EXERCISE:
Report, word for word, every line of the material that contains "DGND".

INPUT:
####

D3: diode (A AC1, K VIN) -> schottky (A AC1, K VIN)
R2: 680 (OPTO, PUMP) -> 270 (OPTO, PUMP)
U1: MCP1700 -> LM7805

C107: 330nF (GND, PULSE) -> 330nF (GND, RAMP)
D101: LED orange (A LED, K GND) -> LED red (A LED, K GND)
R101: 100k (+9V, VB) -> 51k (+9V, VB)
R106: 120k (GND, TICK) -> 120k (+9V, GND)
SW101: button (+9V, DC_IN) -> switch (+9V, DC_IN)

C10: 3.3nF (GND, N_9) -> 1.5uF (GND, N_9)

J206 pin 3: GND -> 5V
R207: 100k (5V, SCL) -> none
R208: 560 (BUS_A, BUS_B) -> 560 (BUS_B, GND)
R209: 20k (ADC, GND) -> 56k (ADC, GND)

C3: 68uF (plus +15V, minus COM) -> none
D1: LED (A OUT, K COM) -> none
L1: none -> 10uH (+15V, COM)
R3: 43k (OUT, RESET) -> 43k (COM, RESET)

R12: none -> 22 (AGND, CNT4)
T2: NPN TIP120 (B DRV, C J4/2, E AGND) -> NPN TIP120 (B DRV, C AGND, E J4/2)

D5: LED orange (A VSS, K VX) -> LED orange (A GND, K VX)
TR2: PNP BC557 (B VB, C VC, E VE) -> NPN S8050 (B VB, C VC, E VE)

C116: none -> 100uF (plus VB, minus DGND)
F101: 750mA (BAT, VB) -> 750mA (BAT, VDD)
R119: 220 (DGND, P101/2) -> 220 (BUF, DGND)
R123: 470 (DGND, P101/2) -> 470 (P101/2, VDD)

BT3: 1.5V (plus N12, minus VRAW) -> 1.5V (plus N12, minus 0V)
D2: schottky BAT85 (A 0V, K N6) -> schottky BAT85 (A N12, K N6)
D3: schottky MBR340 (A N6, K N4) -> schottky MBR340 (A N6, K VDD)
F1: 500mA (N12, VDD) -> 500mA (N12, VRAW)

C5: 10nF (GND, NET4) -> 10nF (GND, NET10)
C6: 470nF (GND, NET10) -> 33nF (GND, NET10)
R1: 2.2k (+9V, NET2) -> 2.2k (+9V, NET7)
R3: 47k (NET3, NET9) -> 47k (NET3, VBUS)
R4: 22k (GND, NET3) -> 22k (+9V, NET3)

####

WRITTEN SOLUTION:
C116: none -> 100uF (plus VB, minus DGND)
R119: 220 (DGND, P101/2) -> 220 (BUF, DGND)
R123: 470 (DGND, P101/2) -> 470 (P101/2, VDD)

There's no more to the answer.